* _WHAT YOU NEED TO DO_: From the material beneath, pull every line with the word "AGND".

··· DATA EXTRACTS

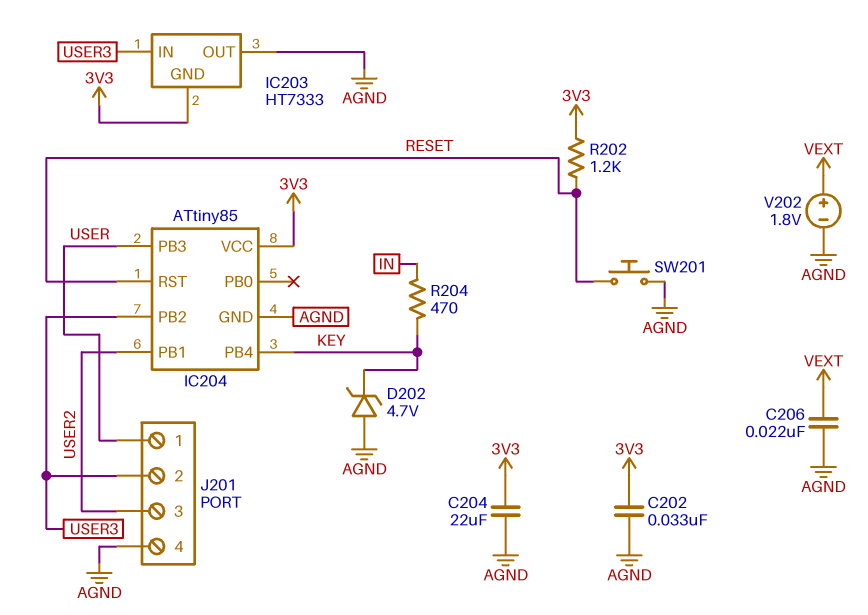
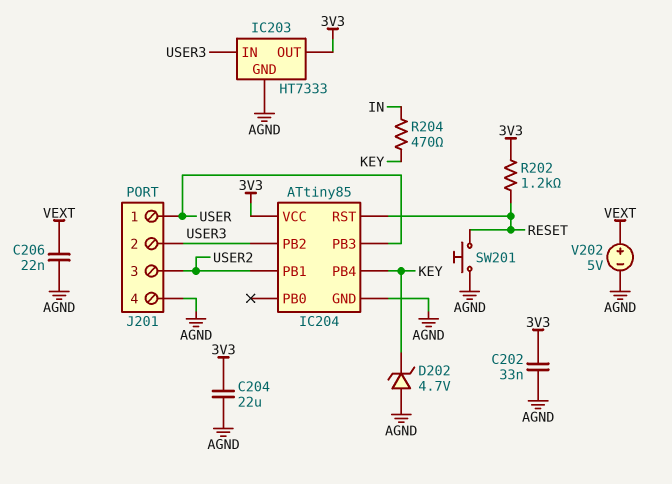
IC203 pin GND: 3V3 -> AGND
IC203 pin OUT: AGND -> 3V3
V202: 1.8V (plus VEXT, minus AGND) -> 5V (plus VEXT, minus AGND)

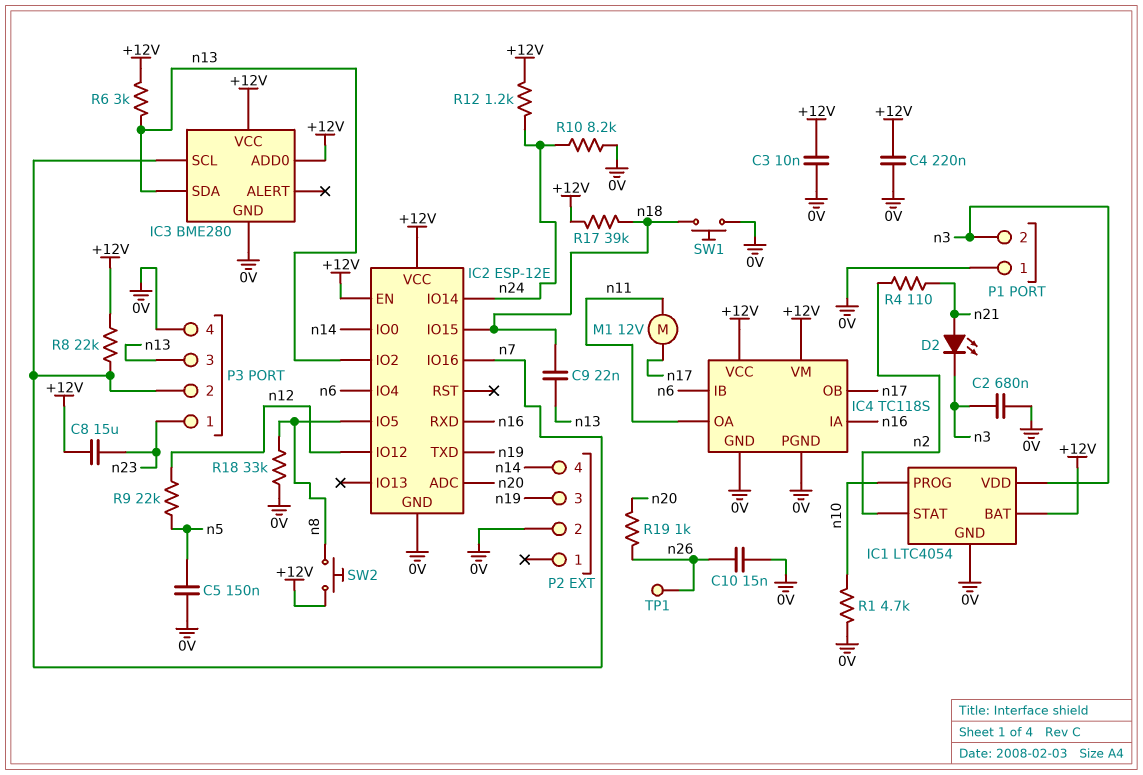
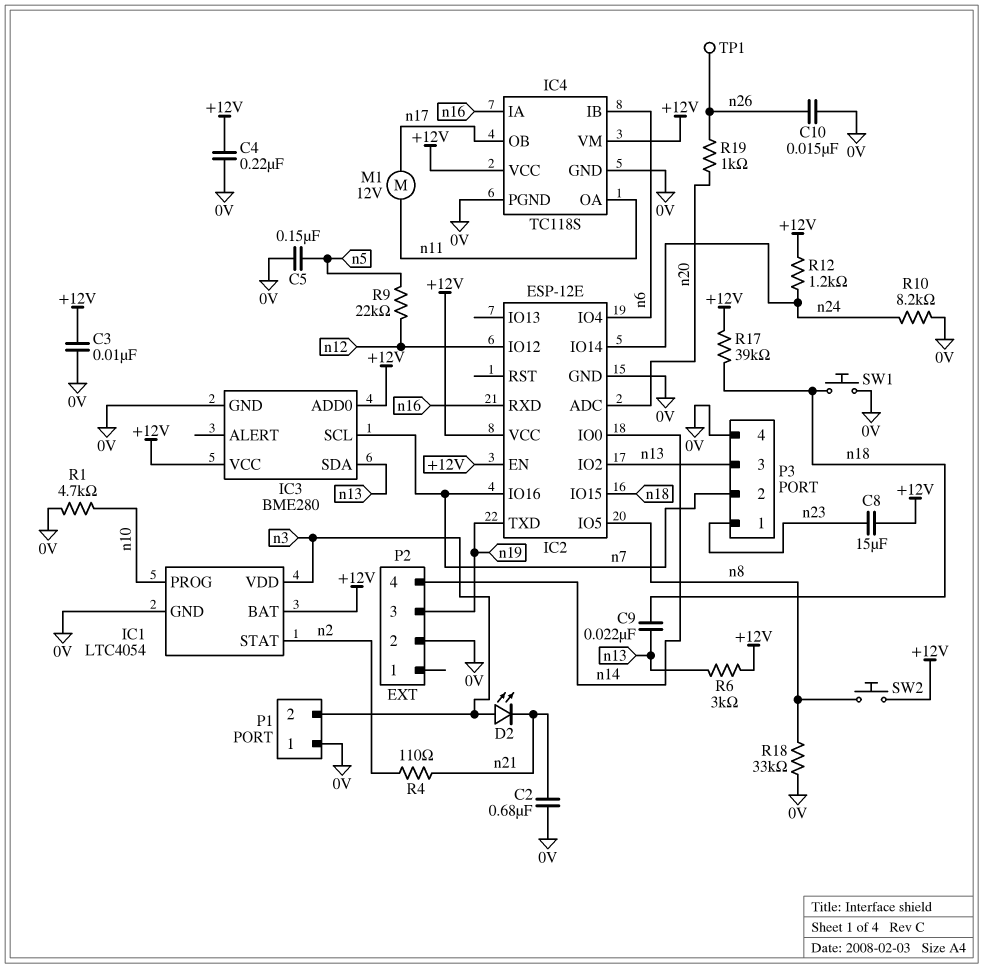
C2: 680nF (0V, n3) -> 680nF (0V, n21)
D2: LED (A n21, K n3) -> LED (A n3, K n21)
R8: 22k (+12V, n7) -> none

······

* _EXERCISE ANSWER_:
IC203 pin GND: 3V3 -> AGND
IC203 pin OUT: AGND -> 3V3
V202: 1.8V (plus VEXT, minus AGND) -> 5V (plus VEXT, minus AGND)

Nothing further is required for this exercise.